Instructions for the task — Start with the first line of the records below. Output each line exactly, ending with the one that contains "402 439 483".

Data for this exercise —

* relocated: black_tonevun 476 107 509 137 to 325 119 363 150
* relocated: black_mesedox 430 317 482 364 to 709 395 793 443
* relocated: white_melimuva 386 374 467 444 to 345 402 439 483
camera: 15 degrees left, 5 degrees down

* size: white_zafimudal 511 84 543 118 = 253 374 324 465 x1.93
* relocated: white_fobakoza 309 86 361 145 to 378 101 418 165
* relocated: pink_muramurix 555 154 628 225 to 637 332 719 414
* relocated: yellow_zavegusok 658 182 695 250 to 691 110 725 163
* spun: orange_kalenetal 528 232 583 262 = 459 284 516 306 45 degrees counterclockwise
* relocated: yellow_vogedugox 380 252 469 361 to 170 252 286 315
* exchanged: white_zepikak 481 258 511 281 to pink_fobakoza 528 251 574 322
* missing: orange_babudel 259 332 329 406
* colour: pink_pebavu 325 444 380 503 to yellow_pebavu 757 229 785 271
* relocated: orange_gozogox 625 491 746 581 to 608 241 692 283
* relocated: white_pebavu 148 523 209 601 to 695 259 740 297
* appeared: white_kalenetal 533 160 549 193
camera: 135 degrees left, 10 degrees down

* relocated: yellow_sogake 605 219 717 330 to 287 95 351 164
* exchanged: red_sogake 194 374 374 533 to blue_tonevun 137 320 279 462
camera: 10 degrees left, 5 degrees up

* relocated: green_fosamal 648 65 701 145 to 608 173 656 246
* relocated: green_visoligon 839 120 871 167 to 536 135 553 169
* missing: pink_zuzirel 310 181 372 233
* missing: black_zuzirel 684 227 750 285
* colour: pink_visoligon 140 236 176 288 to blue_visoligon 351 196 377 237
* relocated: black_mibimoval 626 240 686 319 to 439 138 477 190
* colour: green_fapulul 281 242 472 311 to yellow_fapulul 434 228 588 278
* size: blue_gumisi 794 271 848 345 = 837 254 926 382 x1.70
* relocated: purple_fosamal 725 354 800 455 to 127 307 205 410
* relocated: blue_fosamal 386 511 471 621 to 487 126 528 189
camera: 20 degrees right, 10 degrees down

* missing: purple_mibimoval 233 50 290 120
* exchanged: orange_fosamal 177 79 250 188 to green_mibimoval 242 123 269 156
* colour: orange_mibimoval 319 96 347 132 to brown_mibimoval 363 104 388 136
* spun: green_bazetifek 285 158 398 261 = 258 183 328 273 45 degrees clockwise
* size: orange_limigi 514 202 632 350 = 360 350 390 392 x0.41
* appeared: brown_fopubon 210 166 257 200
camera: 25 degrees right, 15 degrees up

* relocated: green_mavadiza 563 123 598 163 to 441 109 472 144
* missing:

Result below —
* relocated: black_tonevun 476 107 509 137 to 325 119 363 150
* relocated: black_mesedox 430 317 482 364 to 709 395 793 443
* relocated: white_melimuva 386 374 467 444 to 345 402 439 483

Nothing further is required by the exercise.